*** Opening DATA TO USE ***

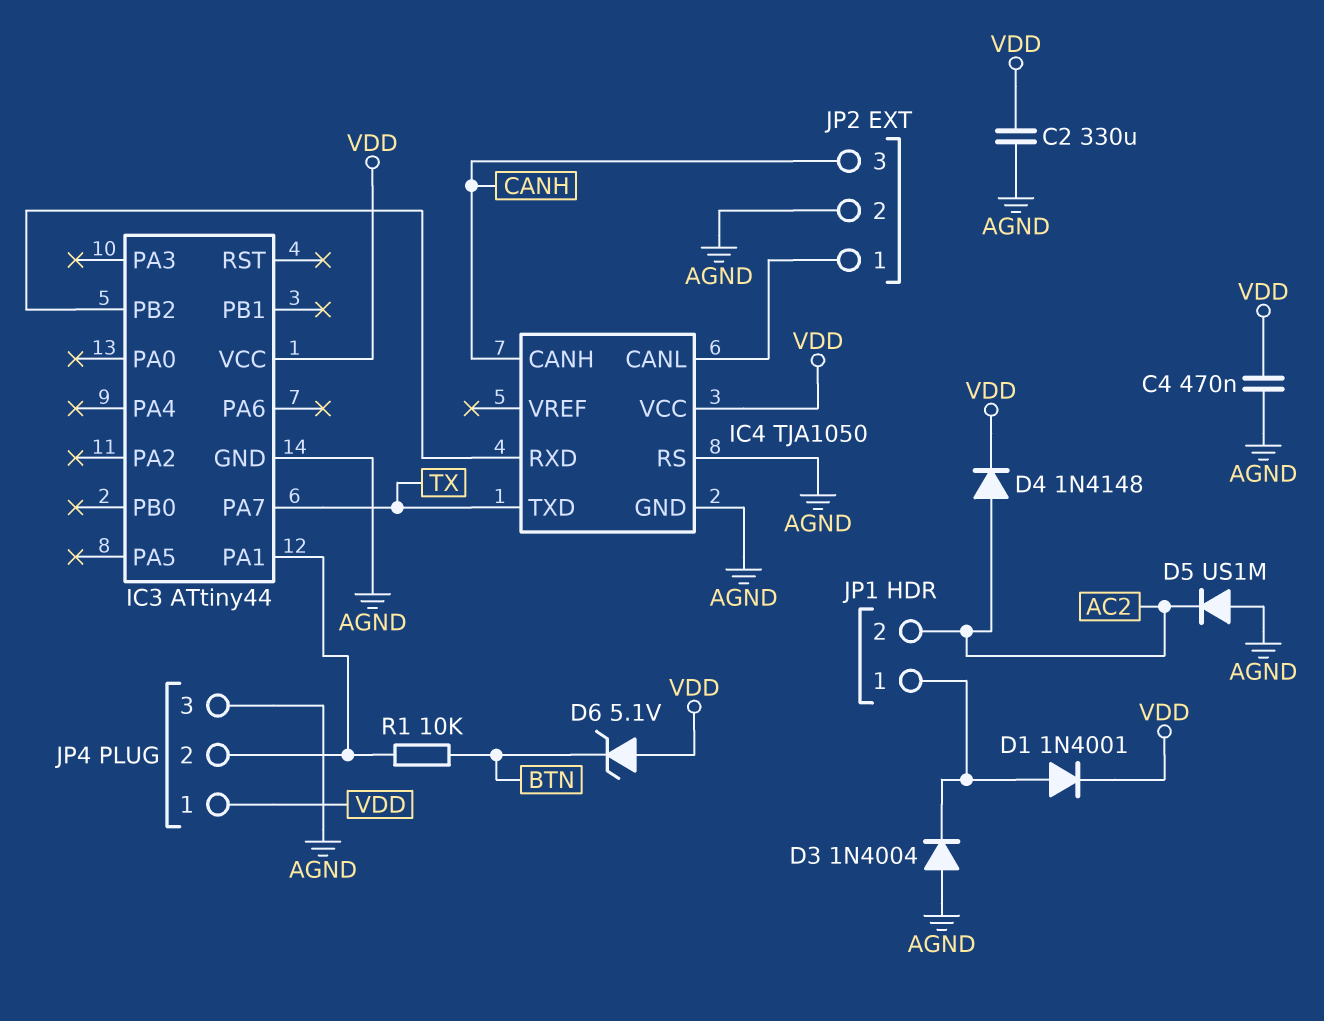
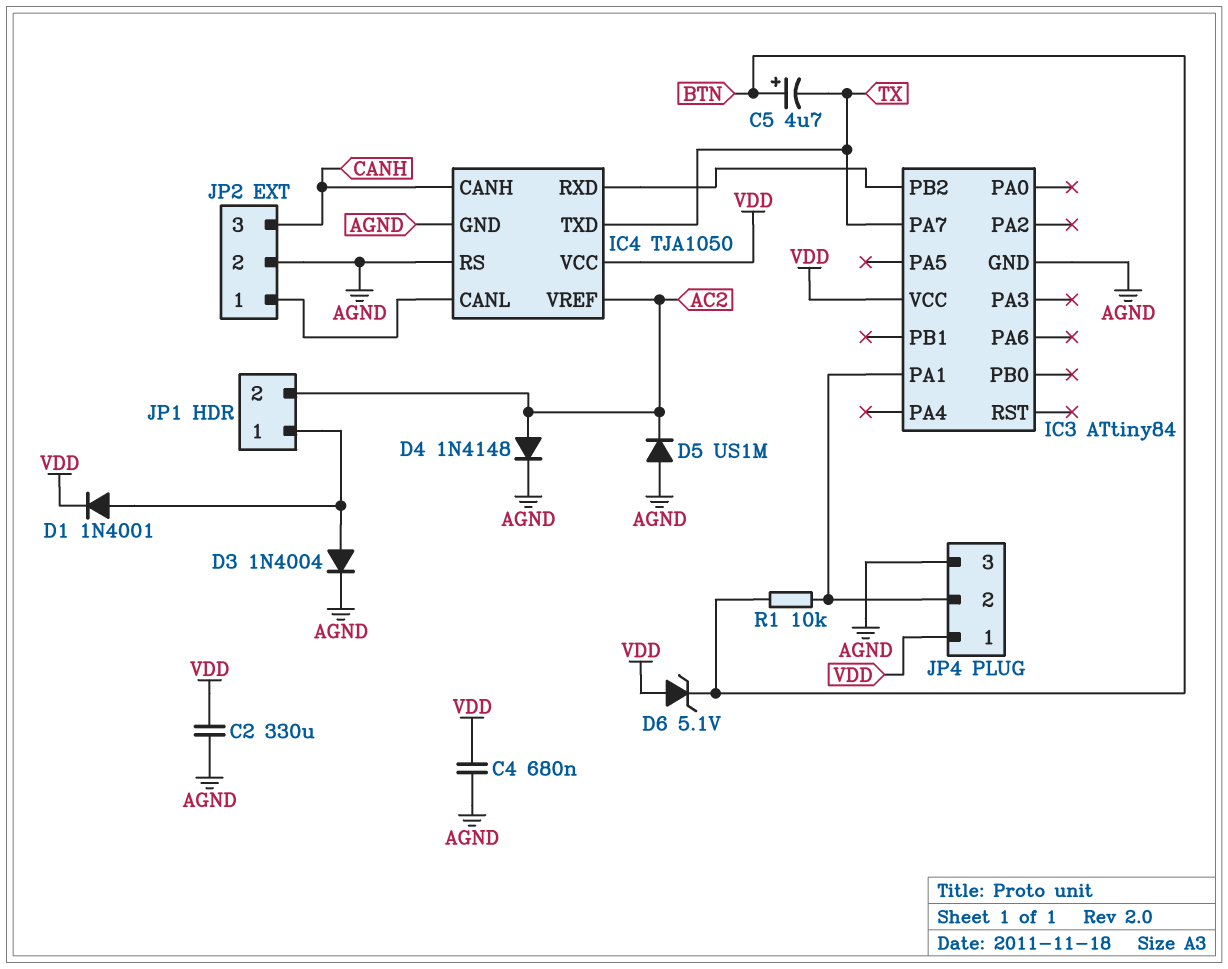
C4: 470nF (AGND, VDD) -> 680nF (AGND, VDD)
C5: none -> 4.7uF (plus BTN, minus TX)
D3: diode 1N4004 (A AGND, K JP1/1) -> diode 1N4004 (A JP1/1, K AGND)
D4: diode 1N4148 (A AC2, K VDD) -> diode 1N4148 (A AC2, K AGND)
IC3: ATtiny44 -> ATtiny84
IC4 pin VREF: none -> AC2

*** Closing DATA TO USE ***

### WORK TASK:
Please transcribe the whole listing above exactly, with the images left out.

### RESULT FOR THIS EXERCISE:
C4: 470nF (AGND, VDD) -> 680nF (AGND, VDD)
C5: none -> 4.7uF (plus BTN, minus TX)
D3: diode 1N4004 (A AGND, K JP1/1) -> diode 1N4004 (A JP1/1, K AGND)
D4: diode 1N4148 (A AC2, K VDD) -> diode 1N4148 (A AC2, K AGND)
IC3: ATtiny44 -> ATtiny84
IC4 pin VREF: none -> AC2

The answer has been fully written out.